* What you are asked to do
The material below contains a line with "turquoise house: [194,260,263,320]" and a line with "green pencil: [350,193,483,276]". Copy exactly those two lines and all lines between them.

*** The data ***

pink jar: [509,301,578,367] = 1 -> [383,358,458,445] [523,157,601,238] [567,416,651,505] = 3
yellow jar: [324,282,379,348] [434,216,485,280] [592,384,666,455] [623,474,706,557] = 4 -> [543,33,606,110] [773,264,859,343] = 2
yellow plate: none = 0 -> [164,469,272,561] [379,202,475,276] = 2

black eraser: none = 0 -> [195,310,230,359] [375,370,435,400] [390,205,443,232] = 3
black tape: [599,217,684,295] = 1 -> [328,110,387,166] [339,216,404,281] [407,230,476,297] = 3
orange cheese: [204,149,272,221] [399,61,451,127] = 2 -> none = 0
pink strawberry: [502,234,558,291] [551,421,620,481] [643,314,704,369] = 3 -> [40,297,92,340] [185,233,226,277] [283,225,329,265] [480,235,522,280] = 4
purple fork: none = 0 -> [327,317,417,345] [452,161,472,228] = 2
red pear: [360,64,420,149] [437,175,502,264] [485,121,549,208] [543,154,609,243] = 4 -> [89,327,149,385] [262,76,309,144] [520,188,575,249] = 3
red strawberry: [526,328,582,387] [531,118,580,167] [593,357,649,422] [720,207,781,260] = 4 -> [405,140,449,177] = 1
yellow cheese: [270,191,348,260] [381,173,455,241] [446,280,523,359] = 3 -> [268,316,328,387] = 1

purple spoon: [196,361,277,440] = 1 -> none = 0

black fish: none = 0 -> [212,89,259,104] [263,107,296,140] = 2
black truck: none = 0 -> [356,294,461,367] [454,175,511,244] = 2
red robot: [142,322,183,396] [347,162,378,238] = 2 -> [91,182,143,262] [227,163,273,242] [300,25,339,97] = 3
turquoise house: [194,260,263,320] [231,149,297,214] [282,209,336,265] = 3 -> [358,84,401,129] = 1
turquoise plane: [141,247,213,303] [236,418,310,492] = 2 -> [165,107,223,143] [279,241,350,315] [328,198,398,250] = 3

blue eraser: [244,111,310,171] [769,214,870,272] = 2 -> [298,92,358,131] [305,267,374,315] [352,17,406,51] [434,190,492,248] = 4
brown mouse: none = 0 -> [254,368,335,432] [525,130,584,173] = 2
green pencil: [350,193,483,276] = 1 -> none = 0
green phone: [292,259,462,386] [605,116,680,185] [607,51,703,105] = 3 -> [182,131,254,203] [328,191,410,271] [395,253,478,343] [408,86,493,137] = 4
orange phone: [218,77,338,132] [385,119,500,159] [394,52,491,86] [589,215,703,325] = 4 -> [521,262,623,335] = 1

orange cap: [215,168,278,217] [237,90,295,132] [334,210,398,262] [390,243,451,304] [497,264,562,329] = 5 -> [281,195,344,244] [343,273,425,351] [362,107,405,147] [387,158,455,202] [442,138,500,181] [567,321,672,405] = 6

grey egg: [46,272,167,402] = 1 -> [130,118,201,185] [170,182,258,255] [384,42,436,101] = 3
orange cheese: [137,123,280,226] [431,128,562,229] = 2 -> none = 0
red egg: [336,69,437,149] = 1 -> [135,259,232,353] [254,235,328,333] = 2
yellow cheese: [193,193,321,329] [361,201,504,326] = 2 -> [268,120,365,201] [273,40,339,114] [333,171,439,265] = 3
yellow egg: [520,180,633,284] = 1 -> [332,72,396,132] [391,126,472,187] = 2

*** End of The data ***

* Task output
turquoise house: [194,260,263,320] [231,149,297,214] [282,209,336,265] = 3 -> [358,84,401,129] = 1
turquoise plane: [141,247,213,303] [236,418,310,492] = 2 -> [165,107,223,143] [279,241,350,315] [328,198,398,250] = 3

blue eraser: [244,111,310,171] [769,214,870,272] = 2 -> [298,92,358,131] [305,267,374,315] [352,17,406,51] [434,190,492,248] = 4
brown mouse: none = 0 -> [254,368,335,432] [525,130,584,173] = 2
green pencil: [350,193,483,276] = 1 -> none = 0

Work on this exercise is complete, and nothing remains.